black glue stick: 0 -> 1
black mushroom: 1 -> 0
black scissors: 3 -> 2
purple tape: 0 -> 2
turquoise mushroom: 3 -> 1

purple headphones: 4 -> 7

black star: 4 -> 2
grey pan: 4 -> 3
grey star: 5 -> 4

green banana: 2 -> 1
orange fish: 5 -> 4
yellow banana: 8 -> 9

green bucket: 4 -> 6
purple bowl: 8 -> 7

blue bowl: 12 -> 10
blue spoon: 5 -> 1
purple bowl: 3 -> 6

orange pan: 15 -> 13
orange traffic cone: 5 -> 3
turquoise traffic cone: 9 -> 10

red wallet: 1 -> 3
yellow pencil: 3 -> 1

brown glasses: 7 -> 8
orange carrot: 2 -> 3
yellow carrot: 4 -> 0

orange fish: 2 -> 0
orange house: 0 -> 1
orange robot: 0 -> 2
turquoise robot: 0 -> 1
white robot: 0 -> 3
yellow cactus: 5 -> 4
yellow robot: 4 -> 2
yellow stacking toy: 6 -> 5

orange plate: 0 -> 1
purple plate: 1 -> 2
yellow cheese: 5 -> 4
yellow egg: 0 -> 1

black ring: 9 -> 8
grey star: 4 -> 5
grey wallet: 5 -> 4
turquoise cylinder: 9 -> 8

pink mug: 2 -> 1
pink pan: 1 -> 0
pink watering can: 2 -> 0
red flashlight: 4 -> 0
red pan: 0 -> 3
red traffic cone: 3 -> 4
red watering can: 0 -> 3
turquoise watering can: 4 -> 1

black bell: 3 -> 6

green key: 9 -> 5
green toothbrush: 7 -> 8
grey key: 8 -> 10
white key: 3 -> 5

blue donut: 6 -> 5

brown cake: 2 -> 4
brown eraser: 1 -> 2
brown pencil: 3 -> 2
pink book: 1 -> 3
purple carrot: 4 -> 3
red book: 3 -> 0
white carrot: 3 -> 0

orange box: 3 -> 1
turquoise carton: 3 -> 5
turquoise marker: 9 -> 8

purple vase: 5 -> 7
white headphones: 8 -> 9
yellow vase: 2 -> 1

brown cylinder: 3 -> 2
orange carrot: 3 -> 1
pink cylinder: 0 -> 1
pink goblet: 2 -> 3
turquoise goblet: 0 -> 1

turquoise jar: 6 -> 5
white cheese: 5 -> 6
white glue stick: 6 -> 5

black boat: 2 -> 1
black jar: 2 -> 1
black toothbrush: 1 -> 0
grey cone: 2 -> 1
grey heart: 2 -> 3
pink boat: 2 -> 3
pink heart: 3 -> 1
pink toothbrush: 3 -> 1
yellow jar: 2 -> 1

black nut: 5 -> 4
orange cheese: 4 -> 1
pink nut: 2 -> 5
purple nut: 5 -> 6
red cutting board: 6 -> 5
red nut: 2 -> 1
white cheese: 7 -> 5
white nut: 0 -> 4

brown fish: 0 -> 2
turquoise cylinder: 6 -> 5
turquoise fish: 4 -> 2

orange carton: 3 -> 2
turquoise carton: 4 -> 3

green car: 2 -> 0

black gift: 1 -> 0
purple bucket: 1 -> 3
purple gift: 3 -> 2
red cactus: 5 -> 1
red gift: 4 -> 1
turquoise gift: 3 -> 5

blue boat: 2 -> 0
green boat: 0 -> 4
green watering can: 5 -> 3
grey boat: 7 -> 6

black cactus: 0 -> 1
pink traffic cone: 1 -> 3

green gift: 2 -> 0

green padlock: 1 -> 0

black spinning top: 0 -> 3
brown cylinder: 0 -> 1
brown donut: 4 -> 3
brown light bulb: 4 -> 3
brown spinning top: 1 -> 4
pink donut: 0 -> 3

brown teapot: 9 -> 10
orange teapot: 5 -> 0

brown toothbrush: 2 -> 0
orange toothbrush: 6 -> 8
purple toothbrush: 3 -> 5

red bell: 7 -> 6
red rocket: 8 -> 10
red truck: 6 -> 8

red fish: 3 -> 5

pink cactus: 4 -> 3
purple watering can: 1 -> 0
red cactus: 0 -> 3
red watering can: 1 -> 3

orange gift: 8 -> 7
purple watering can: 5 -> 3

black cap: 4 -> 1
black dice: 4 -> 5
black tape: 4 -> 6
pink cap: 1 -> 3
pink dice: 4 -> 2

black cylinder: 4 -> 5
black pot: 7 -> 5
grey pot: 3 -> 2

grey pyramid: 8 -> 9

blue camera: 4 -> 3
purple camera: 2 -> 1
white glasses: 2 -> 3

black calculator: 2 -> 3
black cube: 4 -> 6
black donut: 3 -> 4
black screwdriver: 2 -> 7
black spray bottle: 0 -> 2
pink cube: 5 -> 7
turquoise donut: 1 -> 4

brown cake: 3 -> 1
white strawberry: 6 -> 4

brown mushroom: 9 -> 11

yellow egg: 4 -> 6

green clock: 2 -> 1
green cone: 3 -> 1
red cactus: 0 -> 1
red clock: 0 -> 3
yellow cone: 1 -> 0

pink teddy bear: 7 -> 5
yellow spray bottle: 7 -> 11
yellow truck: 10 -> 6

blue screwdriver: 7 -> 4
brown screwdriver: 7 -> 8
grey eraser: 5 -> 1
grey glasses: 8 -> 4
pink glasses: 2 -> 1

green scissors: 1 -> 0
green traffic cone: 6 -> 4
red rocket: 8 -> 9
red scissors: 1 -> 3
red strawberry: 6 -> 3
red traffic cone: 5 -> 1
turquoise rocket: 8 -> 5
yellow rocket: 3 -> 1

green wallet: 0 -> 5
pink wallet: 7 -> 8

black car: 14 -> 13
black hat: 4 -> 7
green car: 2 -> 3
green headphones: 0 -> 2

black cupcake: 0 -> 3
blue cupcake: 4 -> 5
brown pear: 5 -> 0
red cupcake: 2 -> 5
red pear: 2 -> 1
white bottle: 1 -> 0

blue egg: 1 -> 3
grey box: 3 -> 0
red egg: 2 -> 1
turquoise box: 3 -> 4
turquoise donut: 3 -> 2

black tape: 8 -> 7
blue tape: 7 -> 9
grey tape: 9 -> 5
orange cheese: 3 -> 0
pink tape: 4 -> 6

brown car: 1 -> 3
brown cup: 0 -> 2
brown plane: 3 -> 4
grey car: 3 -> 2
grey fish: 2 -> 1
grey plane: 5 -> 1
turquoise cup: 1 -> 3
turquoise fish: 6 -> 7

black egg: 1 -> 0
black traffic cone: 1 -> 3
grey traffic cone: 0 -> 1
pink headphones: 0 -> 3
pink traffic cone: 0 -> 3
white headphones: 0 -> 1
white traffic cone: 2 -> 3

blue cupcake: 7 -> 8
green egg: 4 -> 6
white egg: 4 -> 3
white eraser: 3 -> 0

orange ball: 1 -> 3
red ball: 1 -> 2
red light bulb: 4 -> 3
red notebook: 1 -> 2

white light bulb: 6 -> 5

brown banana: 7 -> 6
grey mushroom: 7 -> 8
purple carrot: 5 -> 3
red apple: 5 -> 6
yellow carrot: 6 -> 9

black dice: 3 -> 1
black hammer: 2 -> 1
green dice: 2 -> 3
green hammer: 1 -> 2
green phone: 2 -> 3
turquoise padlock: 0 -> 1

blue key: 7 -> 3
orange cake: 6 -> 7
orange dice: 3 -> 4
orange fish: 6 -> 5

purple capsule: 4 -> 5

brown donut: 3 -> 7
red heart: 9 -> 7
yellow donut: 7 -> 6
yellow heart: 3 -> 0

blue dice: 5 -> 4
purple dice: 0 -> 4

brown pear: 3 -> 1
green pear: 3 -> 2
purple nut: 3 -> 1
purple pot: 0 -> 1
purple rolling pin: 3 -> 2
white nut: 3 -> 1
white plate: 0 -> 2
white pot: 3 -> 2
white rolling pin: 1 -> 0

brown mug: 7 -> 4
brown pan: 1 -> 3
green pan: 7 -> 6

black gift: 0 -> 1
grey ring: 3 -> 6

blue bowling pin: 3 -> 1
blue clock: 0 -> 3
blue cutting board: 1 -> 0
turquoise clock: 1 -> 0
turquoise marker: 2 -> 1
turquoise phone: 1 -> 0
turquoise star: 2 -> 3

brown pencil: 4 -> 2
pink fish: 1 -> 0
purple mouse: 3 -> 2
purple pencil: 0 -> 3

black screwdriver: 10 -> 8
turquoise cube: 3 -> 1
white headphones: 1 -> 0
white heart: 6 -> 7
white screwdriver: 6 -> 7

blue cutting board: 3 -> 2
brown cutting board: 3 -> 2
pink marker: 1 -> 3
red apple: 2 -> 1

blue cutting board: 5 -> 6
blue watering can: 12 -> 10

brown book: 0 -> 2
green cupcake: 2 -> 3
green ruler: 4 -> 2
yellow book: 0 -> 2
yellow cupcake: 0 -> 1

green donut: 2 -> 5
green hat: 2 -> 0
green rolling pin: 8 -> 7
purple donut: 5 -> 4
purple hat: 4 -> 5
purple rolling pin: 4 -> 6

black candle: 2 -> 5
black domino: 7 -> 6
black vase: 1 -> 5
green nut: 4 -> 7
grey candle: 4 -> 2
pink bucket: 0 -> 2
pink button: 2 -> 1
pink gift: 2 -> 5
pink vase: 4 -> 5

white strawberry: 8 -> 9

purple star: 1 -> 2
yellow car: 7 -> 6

________________

• [ACTIVITY]:
An exact, complete copy of the lines above from the one with "brown eraser: 1 -> 2" through the one with "black spinning top: 0 -> 3" is the whole answer.

• [EXERCISE SOLUTION]:
brown eraser: 1 -> 2
brown pencil: 3 -> 2
pink book: 1 -> 3
purple carrot: 4 -> 3
red book: 3 -> 0
white carrot: 3 -> 0

orange box: 3 -> 1
turquoise carton: 3 -> 5
turquoise marker: 9 -> 8

purple vase: 5 -> 7
white headphones: 8 -> 9
yellow vase: 2 -> 1

brown cylinder: 3 -> 2
orange carrot: 3 -> 1
pink cylinder: 0 -> 1
pink goblet: 2 -> 3
turquoise goblet: 0 -> 1

turquoise jar: 6 -> 5
white cheese: 5 -> 6
white glue stick: 6 -> 5

black boat: 2 -> 1
black jar: 2 -> 1
black toothbrush: 1 -> 0
grey cone: 2 -> 1
grey heart: 2 -> 3
pink boat: 2 -> 3
pink heart: 3 -> 1
pink toothbrush: 3 -> 1
yellow jar: 2 -> 1

black nut: 5 -> 4
orange cheese: 4 -> 1
pink nut: 2 -> 5
purple nut: 5 -> 6
red cutting board: 6 -> 5
red nut: 2 -> 1
white cheese: 7 -> 5
white nut: 0 -> 4

brown fish: 0 -> 2
turquoise cylinder: 6 -> 5
turquoise fish: 4 -> 2

orange carton: 3 -> 2
turquoise carton: 4 -> 3

green car: 2 -> 0

black gift: 1 -> 0
purple bucket: 1 -> 3
purple gift: 3 -> 2
red cactus: 5 -> 1
red gift: 4 -> 1
turquoise gift: 3 -> 5

blue boat: 2 -> 0
green boat: 0 -> 4
green watering can: 5 -> 3
grey boat: 7 -> 6

black cactus: 0 -> 1
pink traffic cone: 1 -> 3

green gift: 2 -> 0

green padlock: 1 -> 0

black spinning top: 0 -> 3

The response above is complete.